What you should do ::
Restrict the output to the lines below starting at the one that contains "Someone repainted the can" and ending at the one that contains "Someone put down the cup", and restate them word for word, both ends included.

The records ::

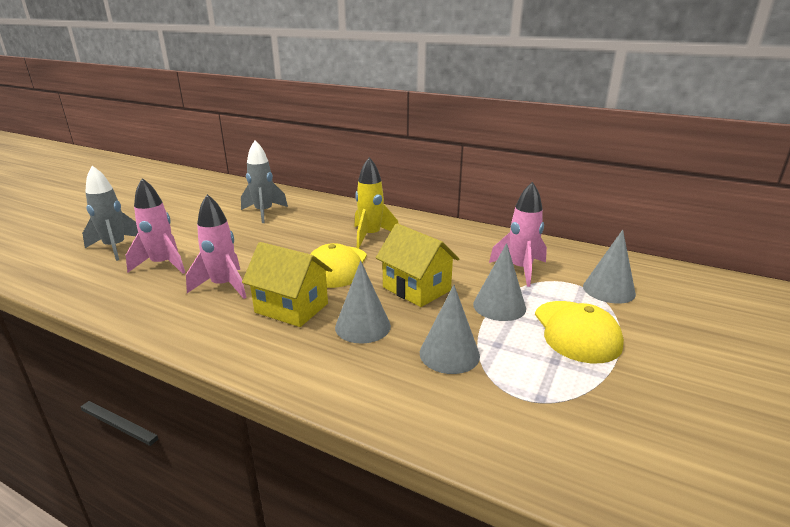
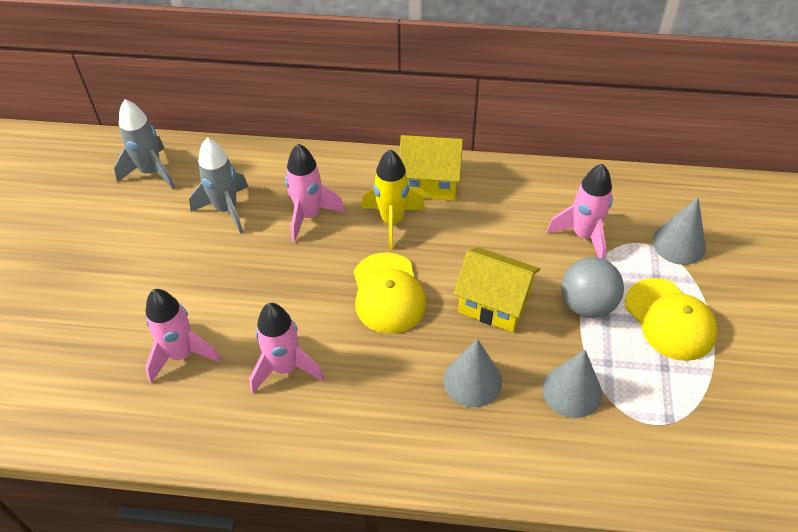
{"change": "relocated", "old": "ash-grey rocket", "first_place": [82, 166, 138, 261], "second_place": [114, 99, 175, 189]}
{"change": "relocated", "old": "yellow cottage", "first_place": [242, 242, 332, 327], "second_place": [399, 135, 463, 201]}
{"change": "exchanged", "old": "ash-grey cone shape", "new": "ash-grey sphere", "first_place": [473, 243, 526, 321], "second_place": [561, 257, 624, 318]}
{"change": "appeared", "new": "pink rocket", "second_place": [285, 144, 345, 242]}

---

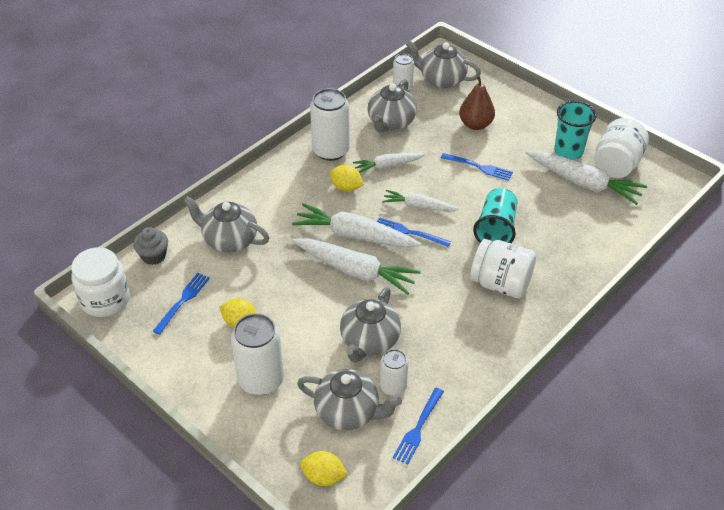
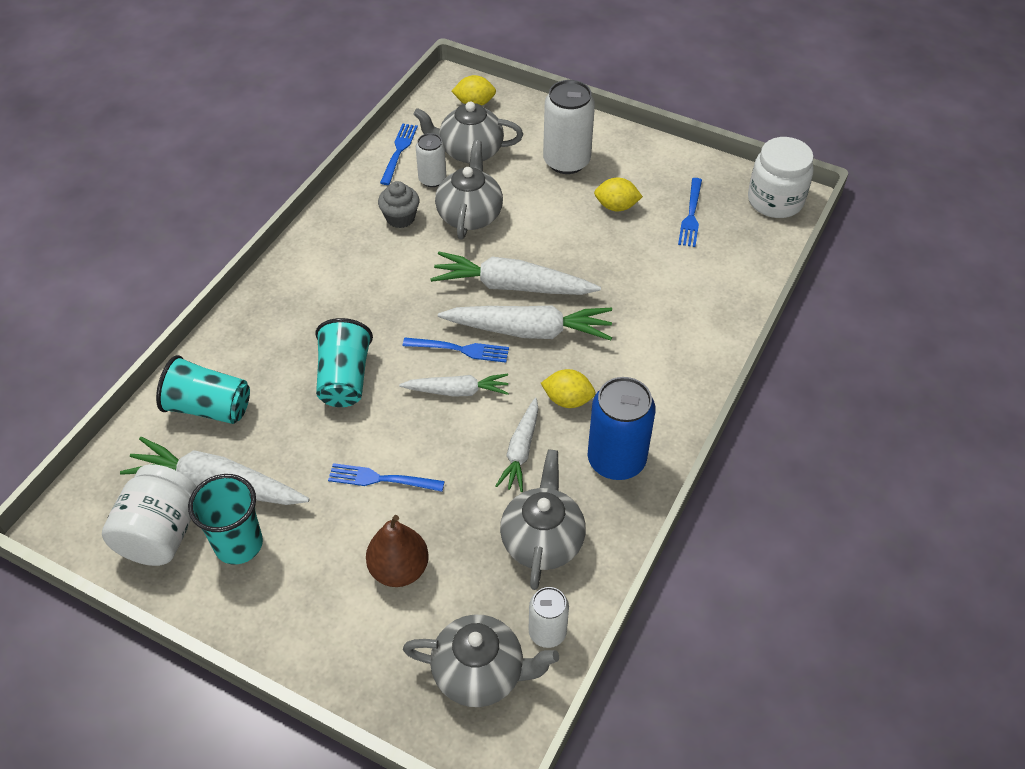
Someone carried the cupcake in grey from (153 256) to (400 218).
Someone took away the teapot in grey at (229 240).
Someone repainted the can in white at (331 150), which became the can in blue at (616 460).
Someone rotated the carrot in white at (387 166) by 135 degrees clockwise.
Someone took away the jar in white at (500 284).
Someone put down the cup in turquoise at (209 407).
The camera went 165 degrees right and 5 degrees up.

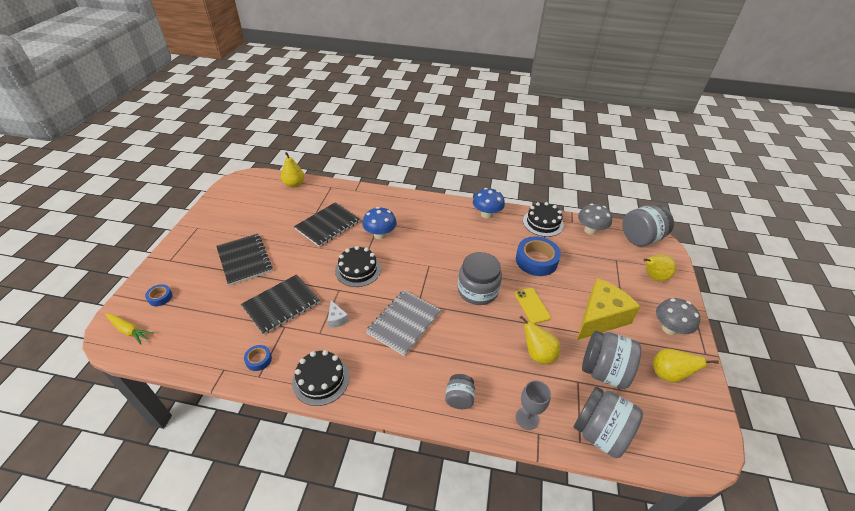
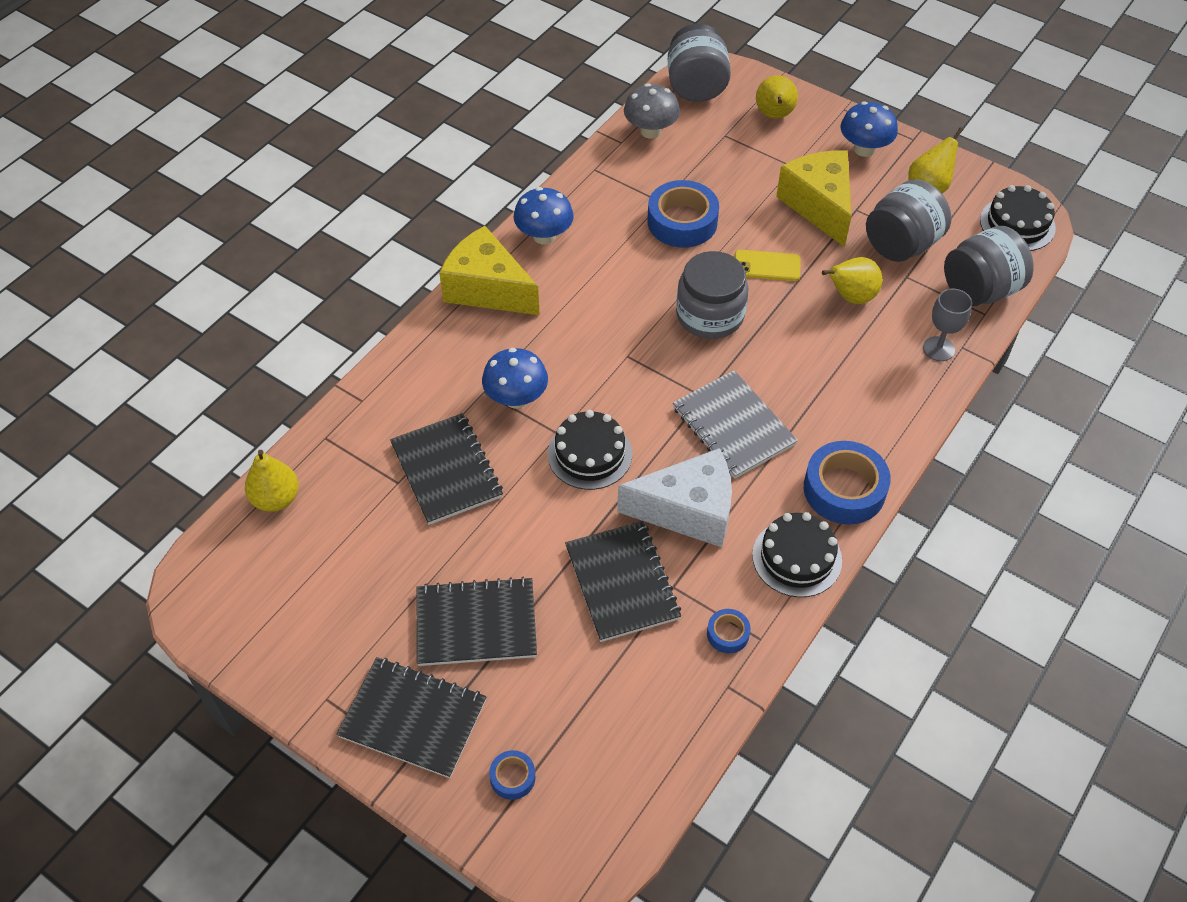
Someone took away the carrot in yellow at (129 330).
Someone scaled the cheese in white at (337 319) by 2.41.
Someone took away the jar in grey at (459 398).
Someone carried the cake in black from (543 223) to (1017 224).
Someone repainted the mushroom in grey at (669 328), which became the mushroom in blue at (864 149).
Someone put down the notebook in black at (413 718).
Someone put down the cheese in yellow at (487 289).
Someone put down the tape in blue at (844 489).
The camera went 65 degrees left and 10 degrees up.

Your response ::
Someone repainted the can in white at (331 150), which became the can in blue at (616 460).
Someone rotated the carrot in white at (387 166) by 135 degrees clockwise.
Someone took away the jar in white at (500 284).
Someone put down the cup in turquoise at (209 407).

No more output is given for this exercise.